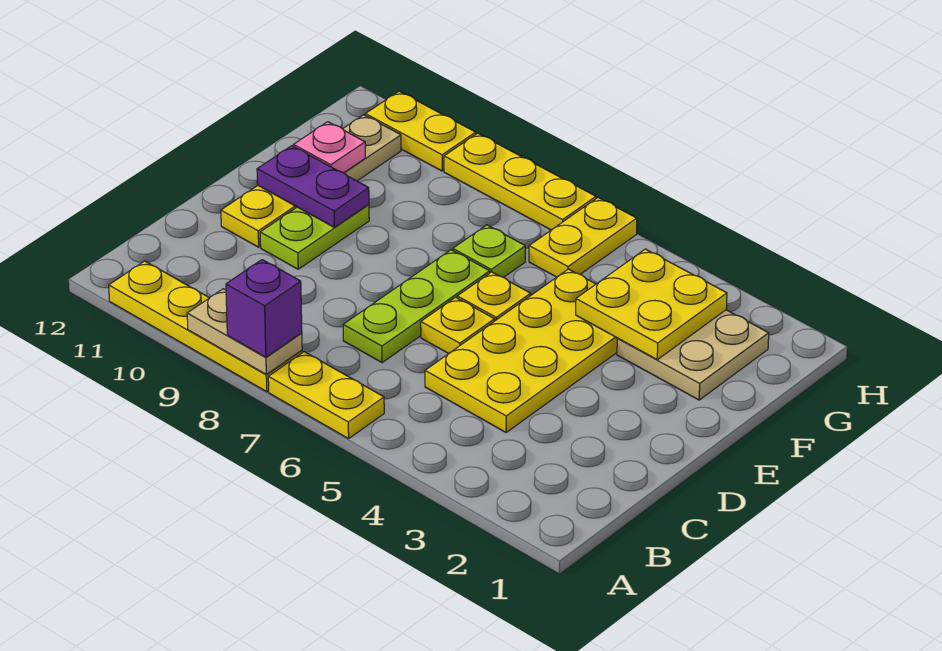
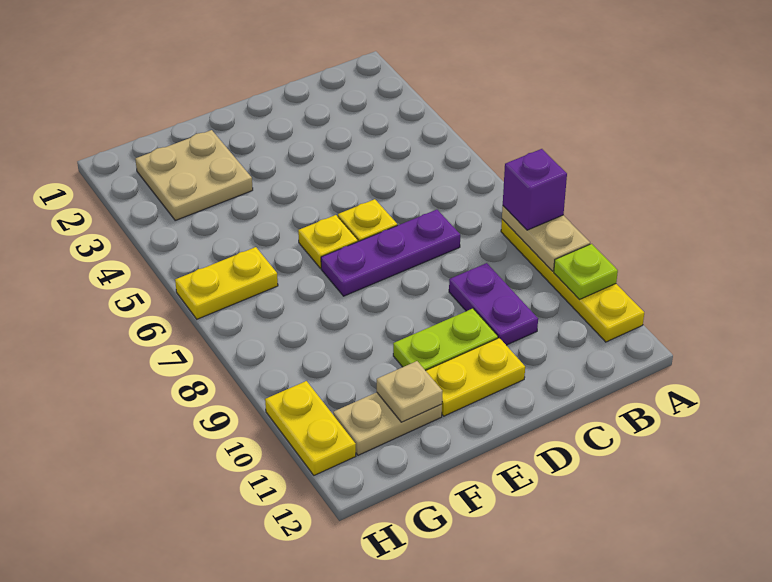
yellow plate A6:A7 level 1 -> none
yellow plate C4:F5 level 1 -> none
lime plate C7:E7 level 1 -> purple plate C7:E7 level 1
purple plate E10:E11 level 2 -> purple plate C9:C10 level 1
yellow plate F3:G4 level 2 -> none
lime plate F7 level 1 -> lime plate A10 level 2
pink plate F11 level 2 -> tan plate F11 level 2
yellow plate H7:H9 level 1 -> none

__________

Set down the material exactly as given, but print none of the pictures.

yellow plate A6:A7 level 1 -> none
yellow plate C4:F5 level 1 -> none
lime plate C7:E7 level 1 -> purple plate C7:E7 level 1
purple plate E10:E11 level 2 -> purple plate C9:C10 level 1
yellow plate F3:G4 level 2 -> none
lime plate F7 level 1 -> lime plate A10 level 2
pink plate F11 level 2 -> tan plate F11 level 2
yellow plate H7:H9 level 1 -> none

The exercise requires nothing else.